◆ **TASK STATEMENT**
When the line containing "camera: 120 degrees left, 20 degrees up" appears in the entries below, begin printing there and stop after the line containing "grey clock [725,158,797,263]"; print each of those lines exactly and no other line.

◆ **DATA UNDER STUDY**
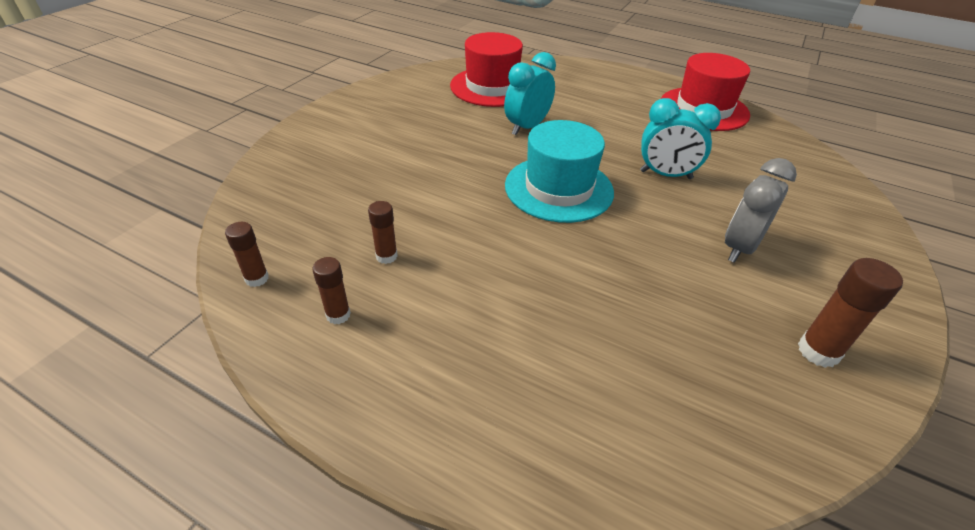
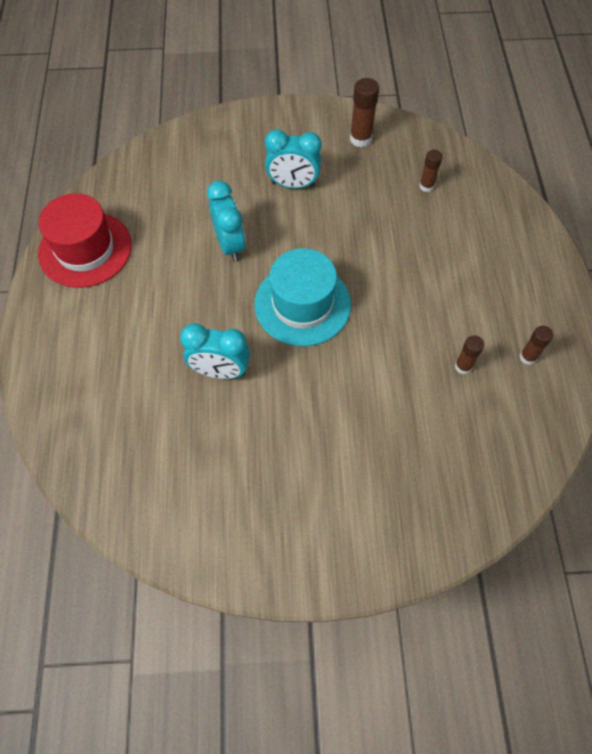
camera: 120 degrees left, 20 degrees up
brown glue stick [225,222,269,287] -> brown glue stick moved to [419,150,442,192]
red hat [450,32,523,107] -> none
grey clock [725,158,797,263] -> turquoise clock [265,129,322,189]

...

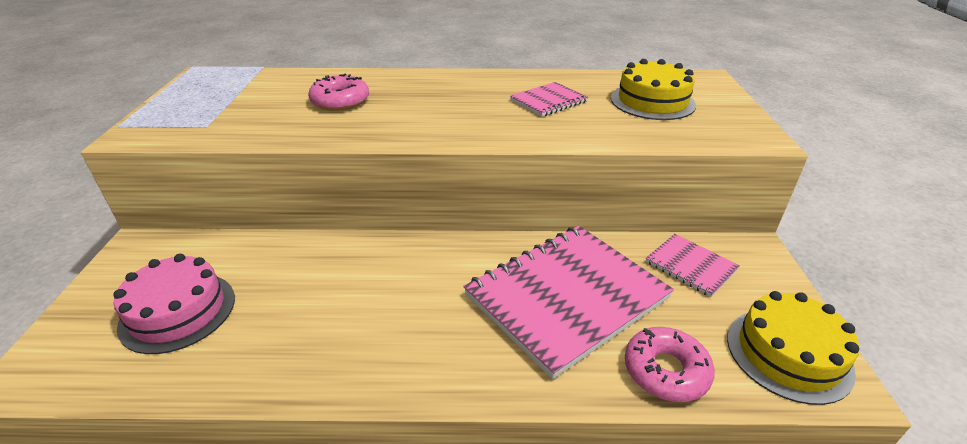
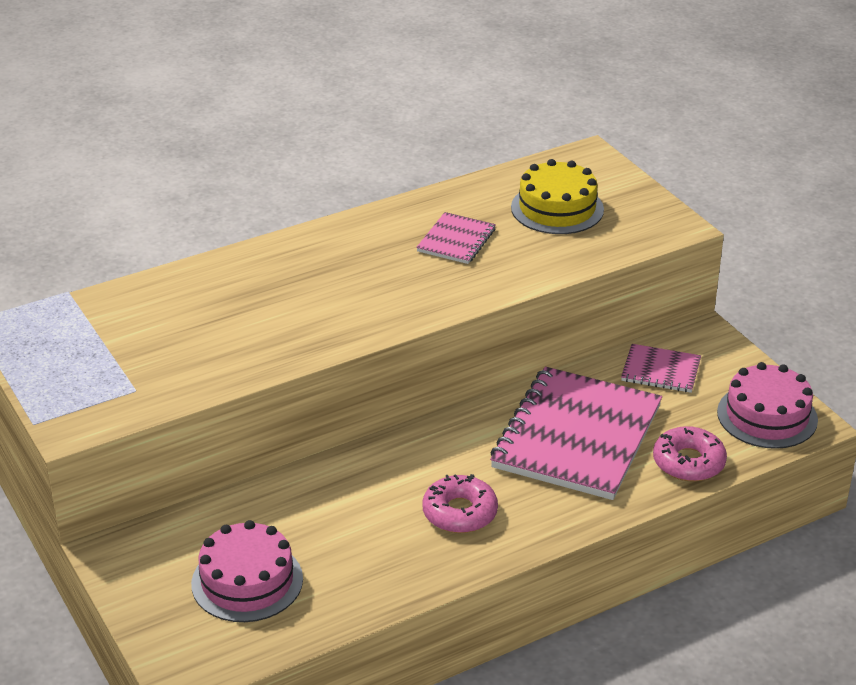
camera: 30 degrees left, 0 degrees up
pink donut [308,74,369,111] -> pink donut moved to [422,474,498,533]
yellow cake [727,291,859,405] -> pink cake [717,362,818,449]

---

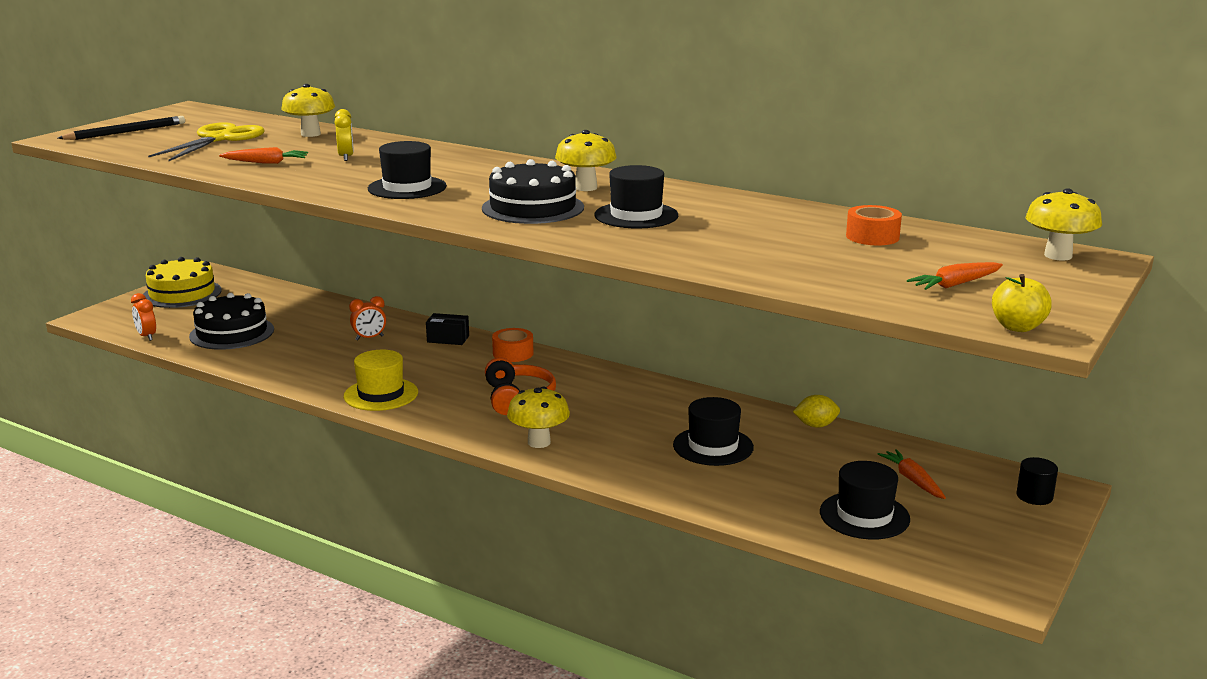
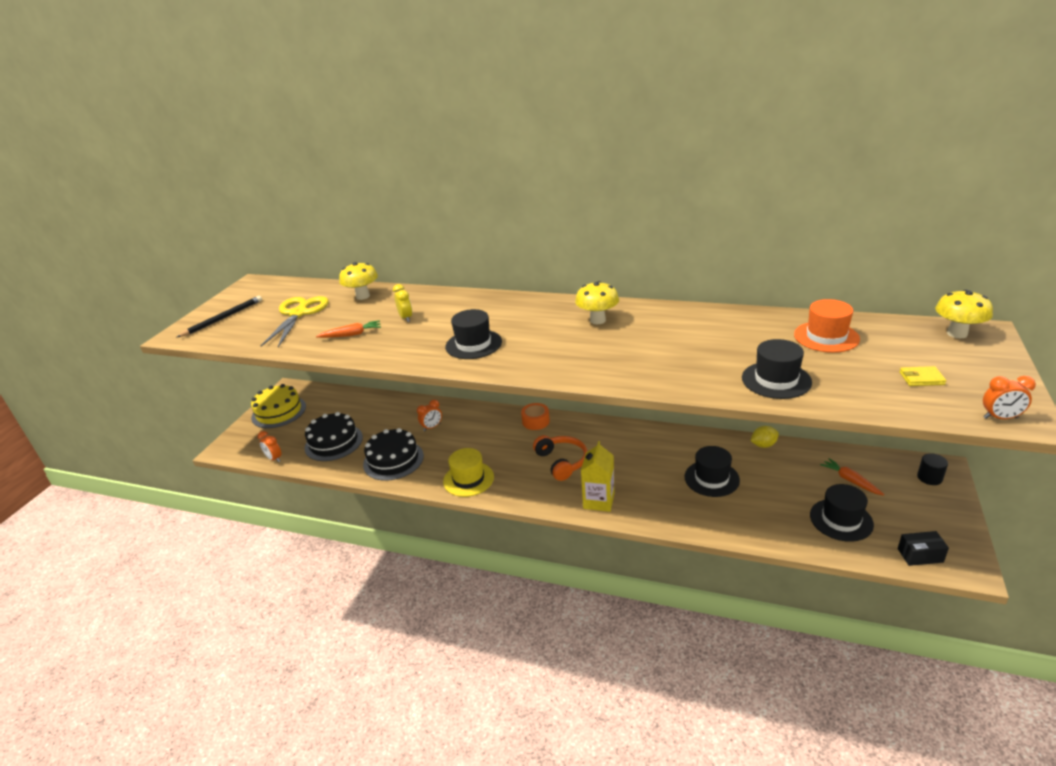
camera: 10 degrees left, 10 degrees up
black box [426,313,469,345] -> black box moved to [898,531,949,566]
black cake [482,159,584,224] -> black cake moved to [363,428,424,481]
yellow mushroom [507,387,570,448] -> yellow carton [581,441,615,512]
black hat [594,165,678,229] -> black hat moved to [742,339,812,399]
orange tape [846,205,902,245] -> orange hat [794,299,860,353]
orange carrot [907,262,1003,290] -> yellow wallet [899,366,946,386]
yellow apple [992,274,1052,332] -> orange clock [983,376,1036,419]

◆ **ANSWER BELOW**
camera: 120 degrees left, 20 degrees up
brown glue stick [225,222,269,287] -> brown glue stick moved to [419,150,442,192]
red hat [450,32,523,107] -> none
grey clock [725,158,797,263] -> turquoise clock [265,129,322,189]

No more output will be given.